_PROBLEM TO WORK ON:_
Exact copy, no pictures: output each line below as it stands.

Image change detection data
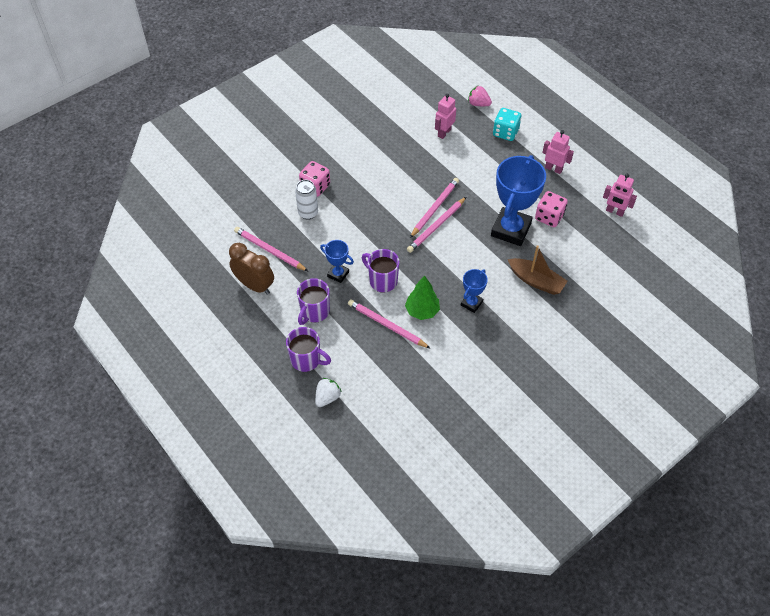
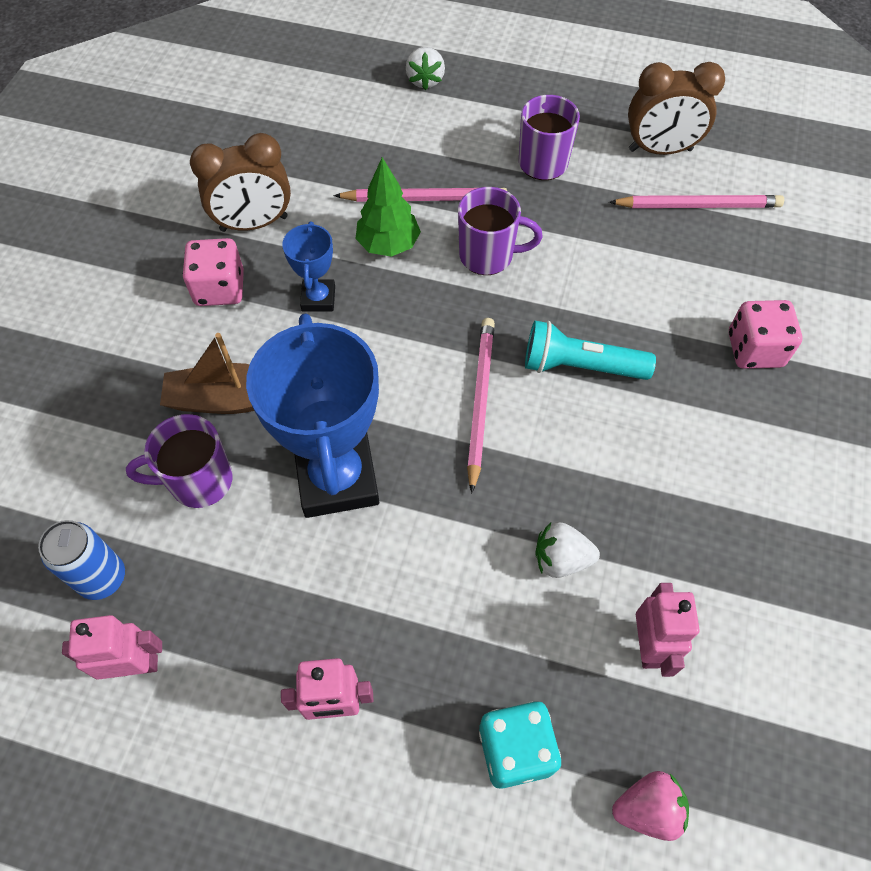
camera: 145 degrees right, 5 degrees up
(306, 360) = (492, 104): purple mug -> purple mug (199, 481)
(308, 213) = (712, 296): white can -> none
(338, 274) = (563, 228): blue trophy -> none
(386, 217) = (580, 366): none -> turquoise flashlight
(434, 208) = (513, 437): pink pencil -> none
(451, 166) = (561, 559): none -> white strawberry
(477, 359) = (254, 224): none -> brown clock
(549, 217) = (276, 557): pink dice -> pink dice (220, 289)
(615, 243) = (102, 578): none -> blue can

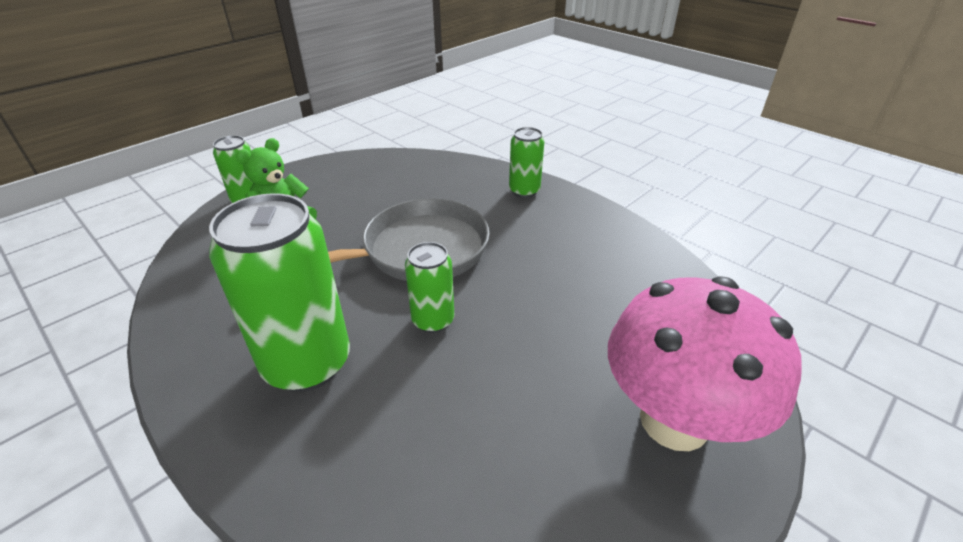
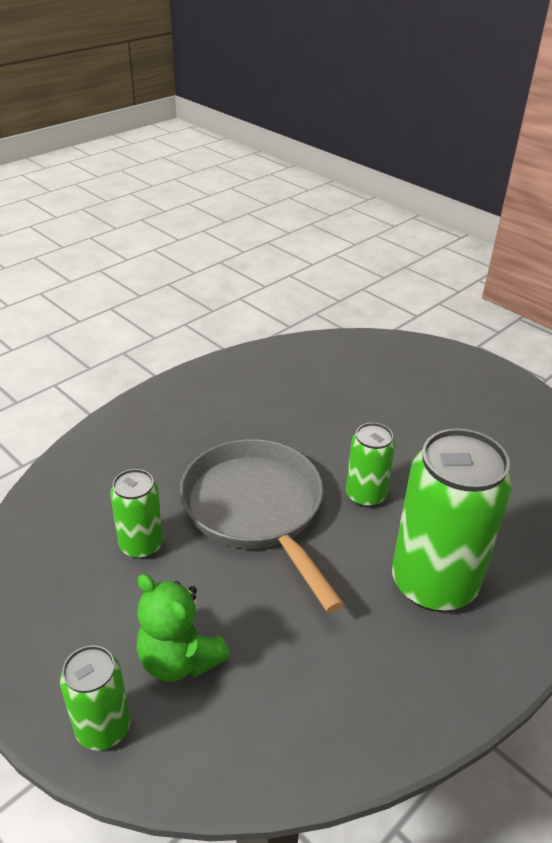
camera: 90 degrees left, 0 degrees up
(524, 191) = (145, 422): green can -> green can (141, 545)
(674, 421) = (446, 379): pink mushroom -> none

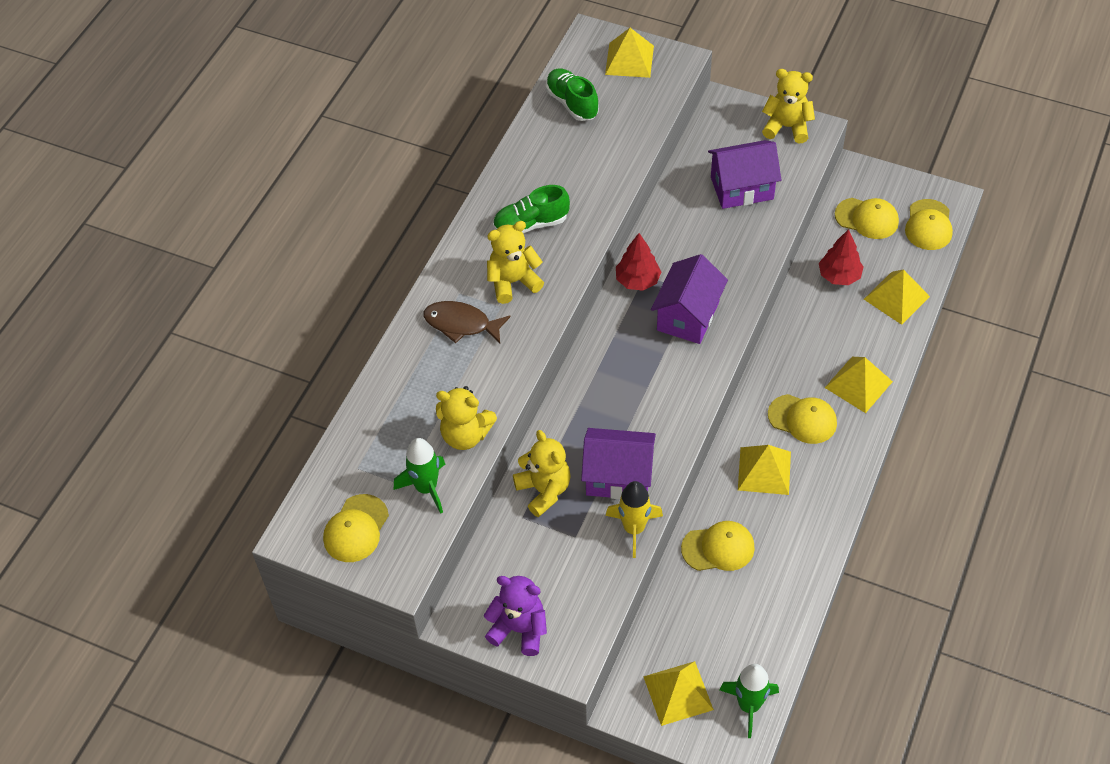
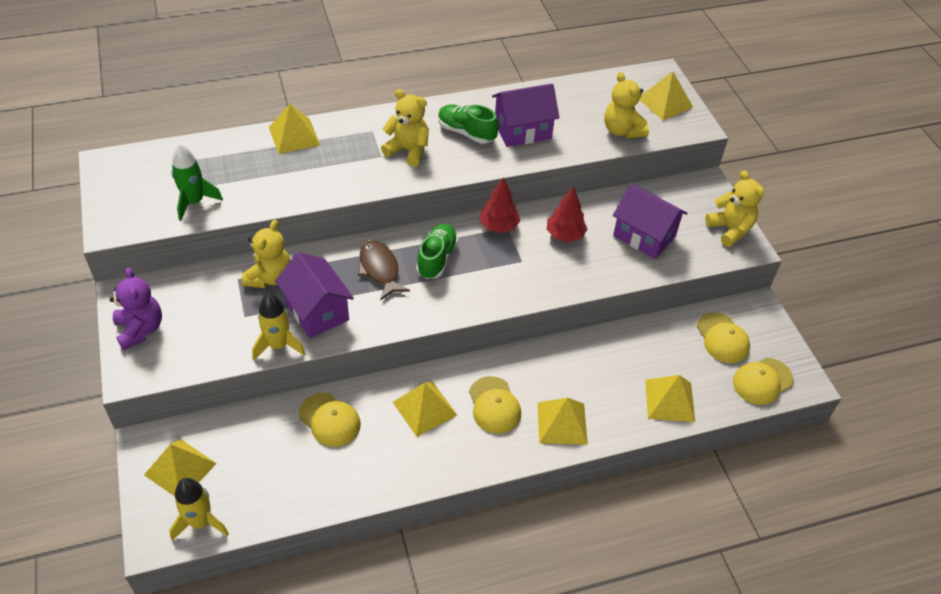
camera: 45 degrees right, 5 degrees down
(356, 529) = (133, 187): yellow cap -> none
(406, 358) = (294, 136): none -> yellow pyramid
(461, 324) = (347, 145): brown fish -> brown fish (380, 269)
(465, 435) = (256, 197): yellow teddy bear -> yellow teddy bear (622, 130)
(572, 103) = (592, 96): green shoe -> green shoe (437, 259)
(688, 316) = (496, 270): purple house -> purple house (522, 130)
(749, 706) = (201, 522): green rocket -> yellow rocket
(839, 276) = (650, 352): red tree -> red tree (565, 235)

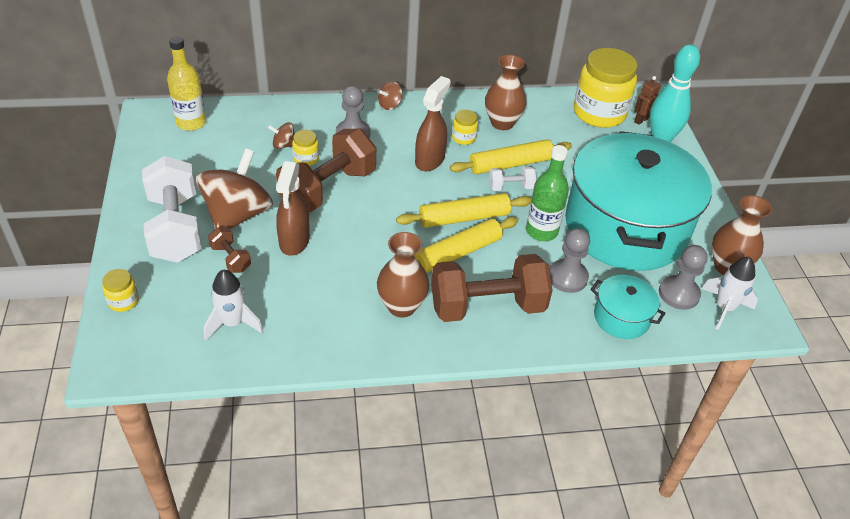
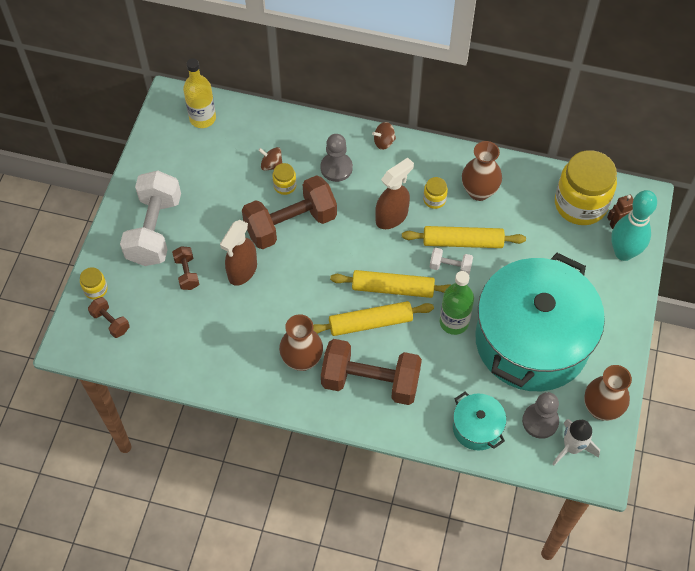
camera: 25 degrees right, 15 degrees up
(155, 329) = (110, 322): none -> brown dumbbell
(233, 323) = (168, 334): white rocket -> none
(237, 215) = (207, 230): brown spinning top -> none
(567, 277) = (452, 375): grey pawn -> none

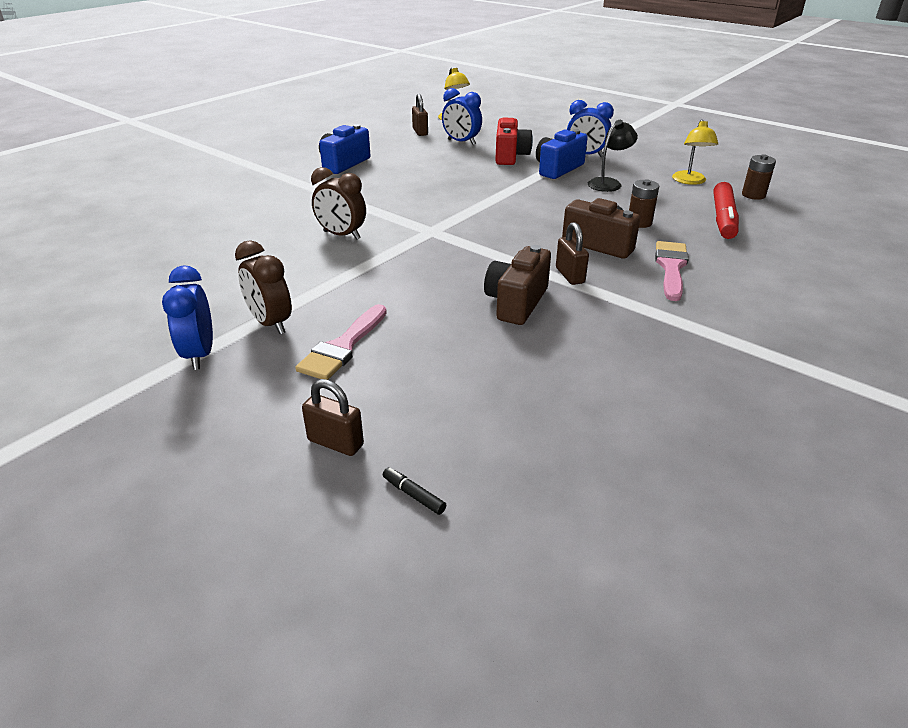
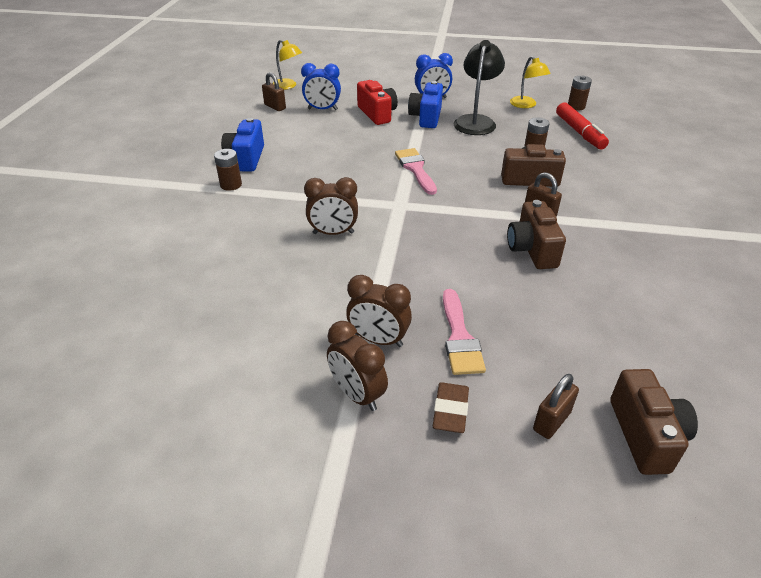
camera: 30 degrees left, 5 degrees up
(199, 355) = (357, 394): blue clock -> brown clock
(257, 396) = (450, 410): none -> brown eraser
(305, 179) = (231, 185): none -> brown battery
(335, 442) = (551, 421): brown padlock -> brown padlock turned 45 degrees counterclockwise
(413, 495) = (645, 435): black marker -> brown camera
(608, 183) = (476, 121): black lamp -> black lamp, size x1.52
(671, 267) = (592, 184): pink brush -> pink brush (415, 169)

_RESPONSE AREA:_
camera: 145 degrees right, 5 degrees up
(306, 360) = (492, 104): purple mug -> purple mug (199, 481)
(308, 213) = (712, 296): white can -> none
(338, 274) = (563, 228): blue trophy -> none
(386, 217) = (580, 366): none -> turquoise flashlight
(434, 208) = (513, 437): pink pencil -> none
(451, 166) = (561, 559): none -> white strawberry
(477, 359) = (254, 224): none -> brown clock
(549, 217) = (276, 557): pink dice -> pink dice (220, 289)
(615, 243) = (102, 578): none -> blue can

camera: 90 degrees left, 0 degrees up
(524, 191) = (145, 422): green can -> green can (141, 545)
(674, 421) = (446, 379): pink mushroom -> none

camera: 45 degrees right, 5 degrees down
(356, 529) = (133, 187): yellow cap -> none
(406, 358) = (294, 136): none -> yellow pyramid
(461, 324) = (347, 145): brown fish -> brown fish (380, 269)
(465, 435) = (256, 197): yellow teddy bear -> yellow teddy bear (622, 130)
(572, 103) = (592, 96): green shoe -> green shoe (437, 259)
(688, 316) = (496, 270): purple house -> purple house (522, 130)
(749, 706) = (201, 522): green rocket -> yellow rocket
(839, 276) = (650, 352): red tree -> red tree (565, 235)

camera: 25 degrees right, 15 degrees up
(155, 329) = (110, 322): none -> brown dumbbell
(233, 323) = (168, 334): white rocket -> none
(237, 215) = (207, 230): brown spinning top -> none
(567, 277) = (452, 375): grey pawn -> none

camera: 30 degrees left, 5 degrees up
(199, 355) = (357, 394): blue clock -> brown clock
(257, 396) = (450, 410): none -> brown eraser
(305, 179) = (231, 185): none -> brown battery
(335, 442) = (551, 421): brown padlock -> brown padlock turned 45 degrees counterclockwise
(413, 495) = (645, 435): black marker -> brown camera
(608, 183) = (476, 121): black lamp -> black lamp, size x1.52
(671, 267) = (592, 184): pink brush -> pink brush (415, 169)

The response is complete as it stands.